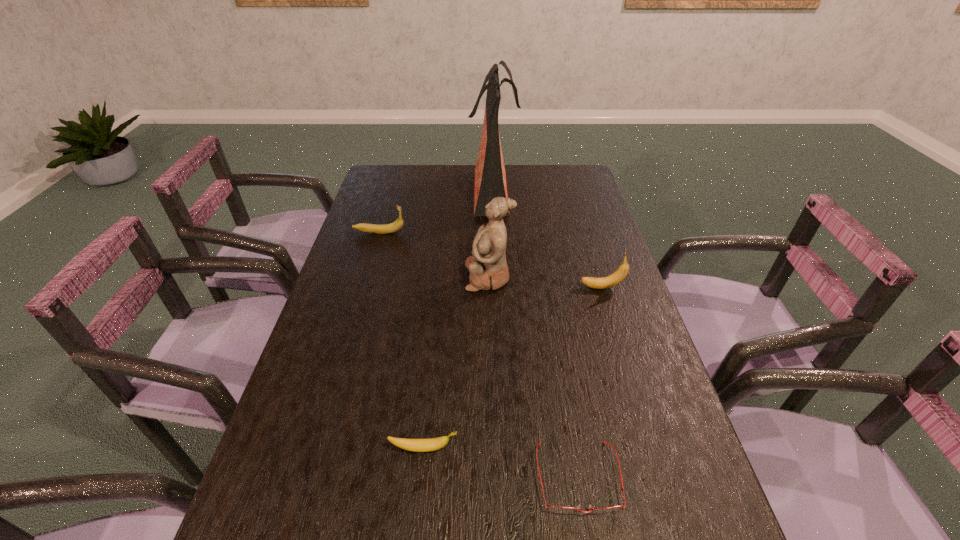
Image resolution: width=960 pixels, height=540 pixels. I want to click on free space located at the stem of the shortest banana, so (498, 448).

Find the location of `object that is at the far edge`. object that is at the far edge is located at coordinates (490, 177).

Locate an element on the screen. The image size is (960, 540). object at the left edge is located at coordinates (398, 224).

Locate an element on the screen. The width and height of the screenshot is (960, 540). banana that is at the right edge is located at coordinates (606, 282).

This screenshot has width=960, height=540. Identify the location of spectacles at the right edge. (557, 509).

I want to click on free space at the far edge of the desktop, so click(431, 184).

Where is `free space at the left edge of the desktop`? free space at the left edge of the desktop is located at coordinates (379, 280).

The height and width of the screenshot is (540, 960). What are the coordinates of `free space at the right edge of the desktop` in the screenshot? It's located at (607, 299).

Locate an element on the screen. The width and height of the screenshot is (960, 540). free location at the far left corner of the desktop is located at coordinates (409, 179).

Identify the location of vacant space that's between the tallest object and the farthest banana. The width and height of the screenshot is (960, 540). (436, 211).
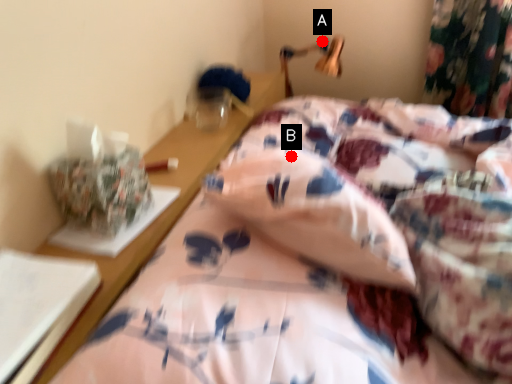
Question: Two points are circled on the image, labeled by A and B beside each circle. Among these points, which one is nearest to the camera?

Choices:
 (A) A is closer
 (B) B is closer

Answer: (B)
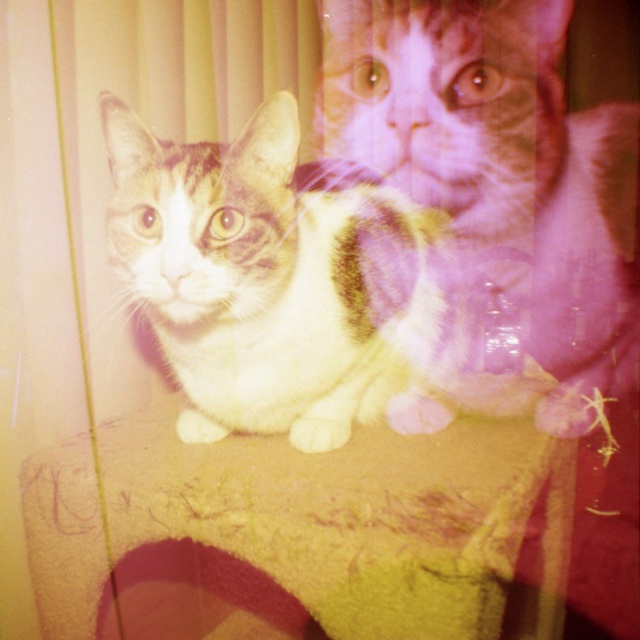
Can you confirm if white fur cat at center is bigger than calico fur cat at center?

No.

Based on the photo, who is positioned more to the right, white fur cat at center or calico fur cat at center?

From the viewer's perspective, calico fur cat at center appears more on the right side.

Between point (285, 173) and point (515, 252), which one is positioned in front?

Positioned in front is point (285, 173).

Locate an element on the screen. The height and width of the screenshot is (640, 640). white fur cat at center is located at coordinates (284, 291).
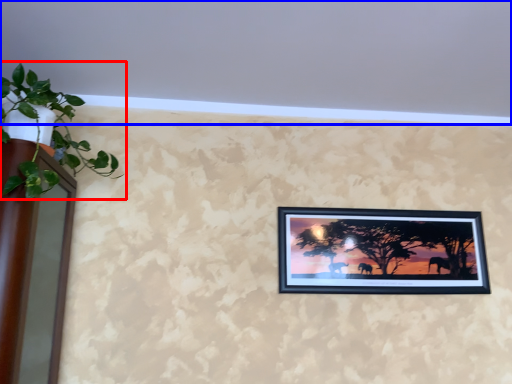
Question: Among these objects, which one is nearest to the camera, houseplant (highlighted by a red box) or backdrop (highlighted by a blue box)?

Choices:
 (A) houseplant
 (B) backdrop

Answer: (B)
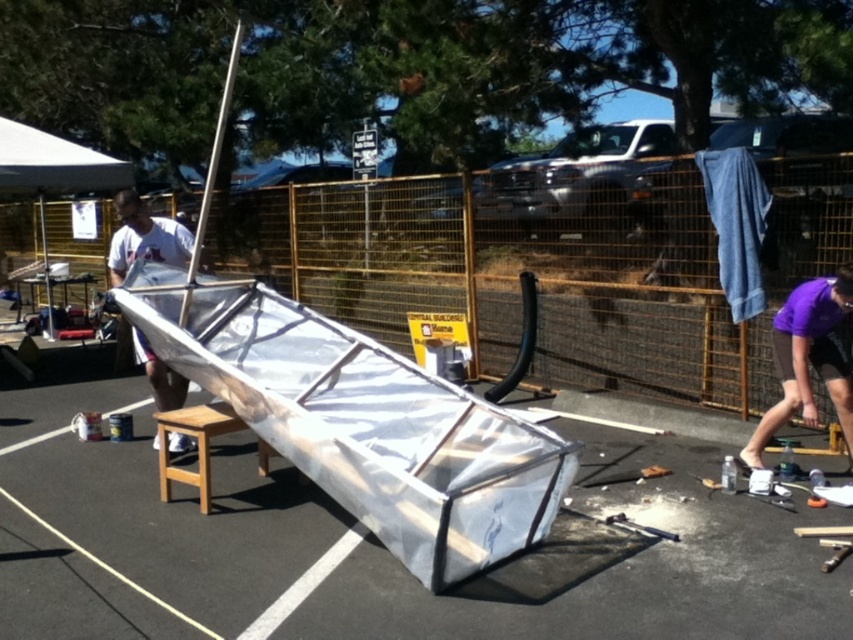
You are standing in the parking lot and want to place a new bench between the white fabric sailboat at left and the white fabric canopy at upper left. Based on their positions, which object should the bench be closer to?

The bench should be placed closer to the white fabric sailboat at left because it is located below the white fabric canopy at upper left, meaning the sailboat is lower in position and the canopy is above it. Since the bench is already near the structure, placing it closer to the sailboat maintains proximity to the lower structure.

You are a delivery person trying to bring a large package to the transparent plastic ramp at center. There is a purple fabric at lower right nearby. Can you pass through the space between them?

The transparent plastic ramp at center might be wider than purple fabric at lower right, so it is uncertain if the space between them is wide enough for the delivery person and the large package to pass through safely.

You are an observer standing in front of the structure. You see the transparent plastic ramp at center and the purple fabric at lower right. Which object is located above the other?

The purple fabric at lower right is above the transparent plastic ramp at center because the transparent plastic ramp at center is positioned under it.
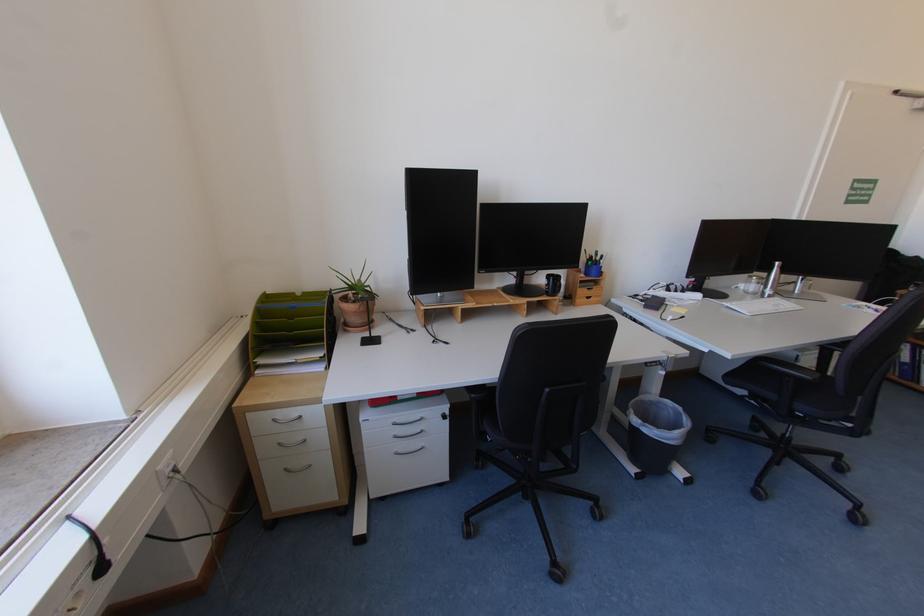
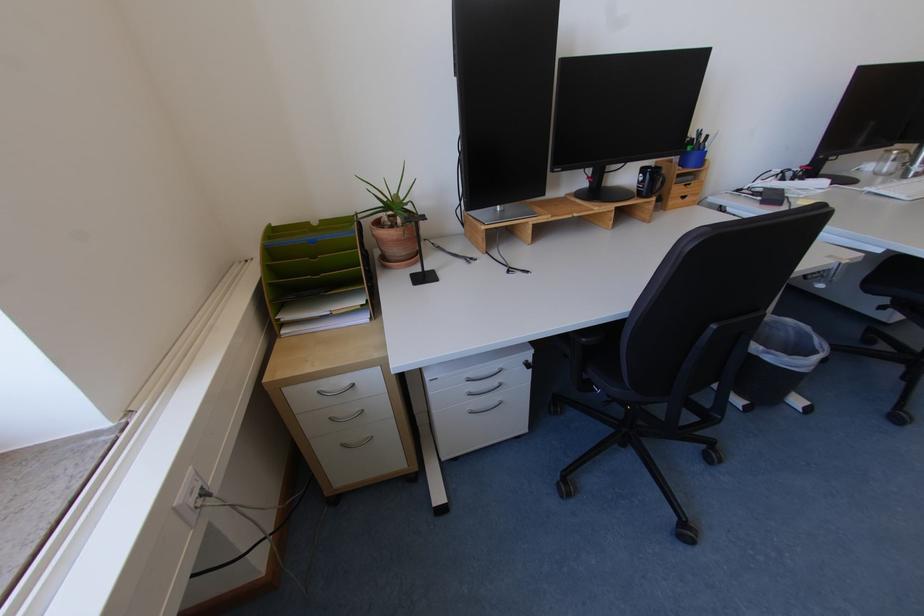
Locate, in the second image, the point that corresponds to point 555,277 in the first image.

(650, 171)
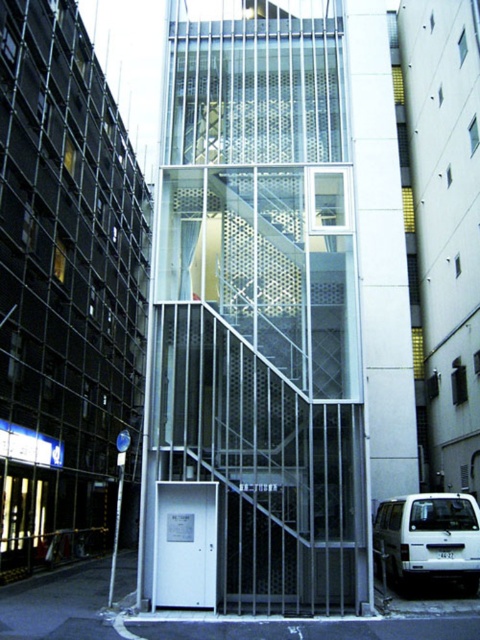
You are standing at the entrance of the building and want to take the transparent glass elevator at center to the upper floor. However, there is a white matte suv at lower right blocking the path. Can you still reach the elevator?

The transparent glass elevator at center is to the left of the white matte suv at lower right, so you can go around the suv to reach the elevator.

You are a delivery person trying to load a package into the transparent glass elevator at center. The white matte suv at lower right is your vehicle. Can you fit the package into the elevator if it is as tall as your vehicle?

The transparent glass elevator at center is much taller than the white matte suv at lower right, so the package can fit inside the elevator if it matches the height of the vehicle.

You are standing at the base of the tall, narrow building and want to take the transparent glass elevator at center to the top floor. However, there is a white matte suv at lower right blocking your path. Can you walk around the suv to reach the elevator?

The transparent glass elevator at center is above the white matte suv at lower right, so the suv is located below the elevator. Since the suv is at the base, you can walk around it to reach the elevator.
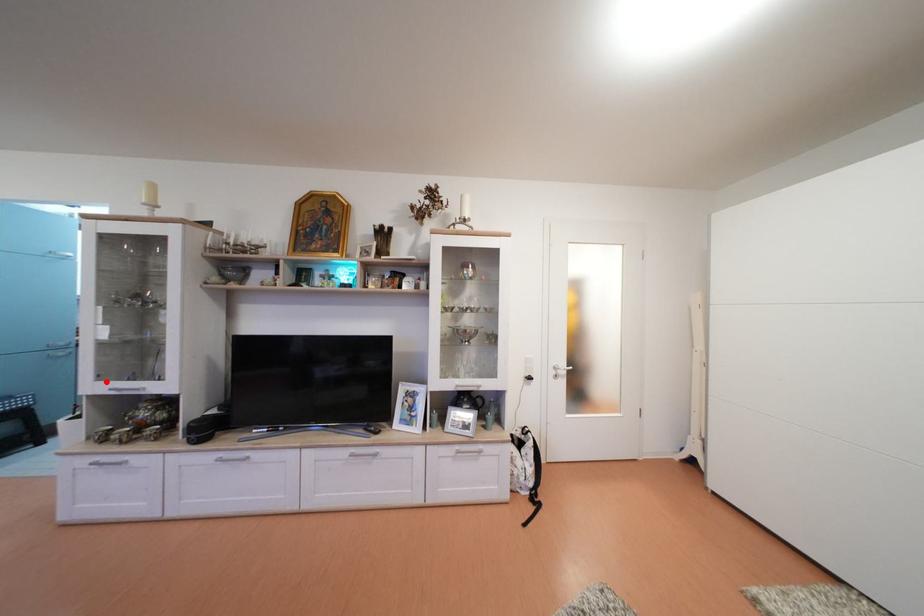
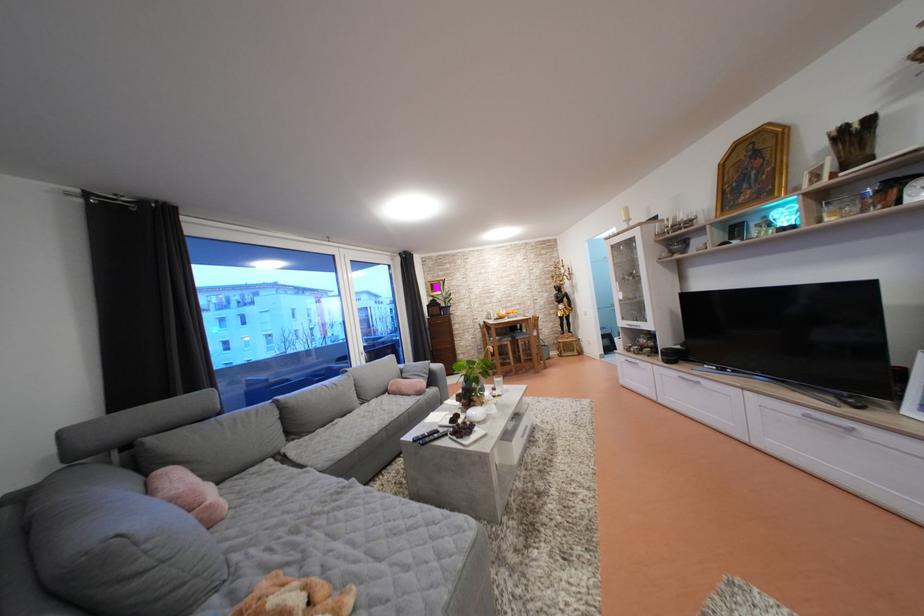
Question: I am providing you with two images of the same scene from different viewpoints. A red point is marked on the first image. Is the red point's position out of view in image 2?

Choices:
 (A) Yes
 (B) No

Answer: (B)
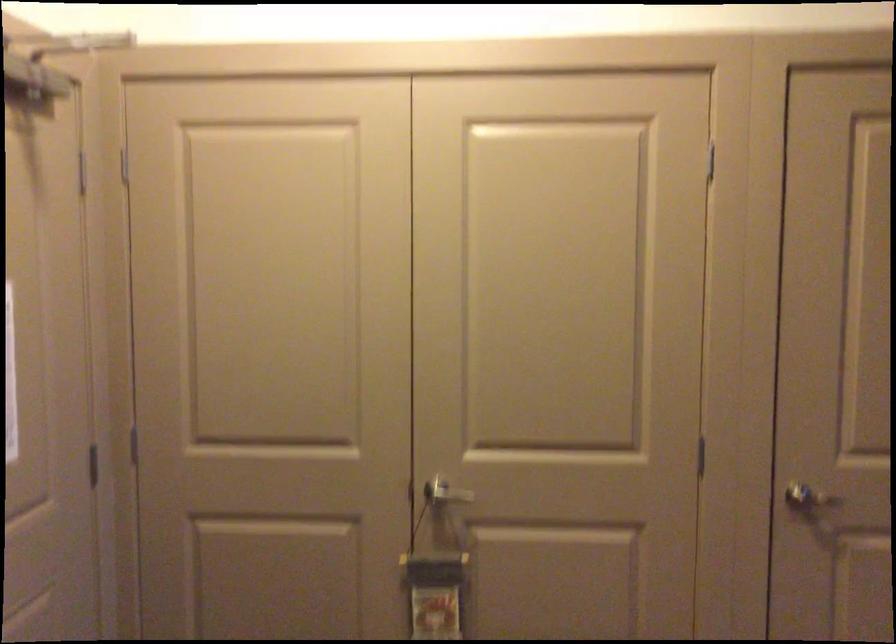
++++++++
Consigne: Déterminez combien de lignes des enregistrements ci-dessus contiennent le mot "backdrop" en respectant la casse, et donnez uniquement ce nombre.

Corrigé: 2